Give back the rows from the one containing "I want to click" through the one containing "when viewed from the front.", changing every "matte" to "glossy" and leaving everything else as it is.
— BEGIN —
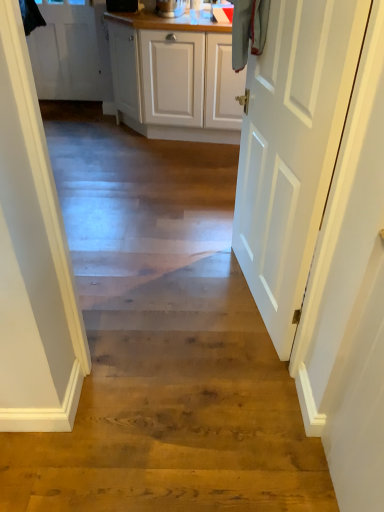
At what (x,y) coordinates should I click in order to perform the action: click on white matte door at right, the 1th door viewed from the front. Please return your answer as a coordinate pair (x, y). Image resolution: width=384 pixels, height=512 pixels. Looking at the image, I should click on (292, 149).

What is the approximate width of white matte door at right, which ranks as the second door in left-to-right order?

It is 6.26 inches.

Describe the element at coordinates (292, 149) in the screenshot. The width and height of the screenshot is (384, 512). I see `white matte door at right, which appears as the second door when viewed from the top` at that location.

Describe the element at coordinates (71, 52) in the screenshot. I see `white matte door at upper left, which is counted as the 1th door, starting from the left` at that location.

In order to face white matte door at upper left, which ranks as the first door in top-to-bottom order, should I rotate leftwards or rightwards?

Rotate your view left by about 16.785°.

I want to click on white matte door at upper left, arranged as the second door when viewed from the front, so click(71, 52).

Locate an element on the screen. The width and height of the screenshot is (384, 512). white matte door at right, the first door ordered from the bottom is located at coordinates click(x=292, y=149).

Considering the positions of objects white matte door at upper left, arranged as the second door when viewed from the front, and white matte door at right, acting as the second door starting from the back, in the image provided, who is more to the left, white matte door at upper left, arranged as the second door when viewed from the front, or white matte door at right, acting as the second door starting from the back,?

white matte door at upper left, arranged as the second door when viewed from the front.

Which is behind, white matte door at upper left, arranged as the second door when viewed from the front, or white matte door at right, the 1th door viewed from the front?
— END —
### Solved problem
I want to click on white glossy door at upper left, arranged as the second door when viewed from the front, so click(71, 52).

Locate an element on the screen. The width and height of the screenshot is (384, 512). white glossy door at right, the first door ordered from the bottom is located at coordinates click(x=292, y=149).

Considering the positions of objects white glossy door at upper left, arranged as the second door when viewed from the front, and white glossy door at right, acting as the second door starting from the back, in the image provided, who is more to the left, white glossy door at upper left, arranged as the second door when viewed from the front, or white glossy door at right, acting as the second door starting from the back,?

white glossy door at upper left, arranged as the second door when viewed from the front.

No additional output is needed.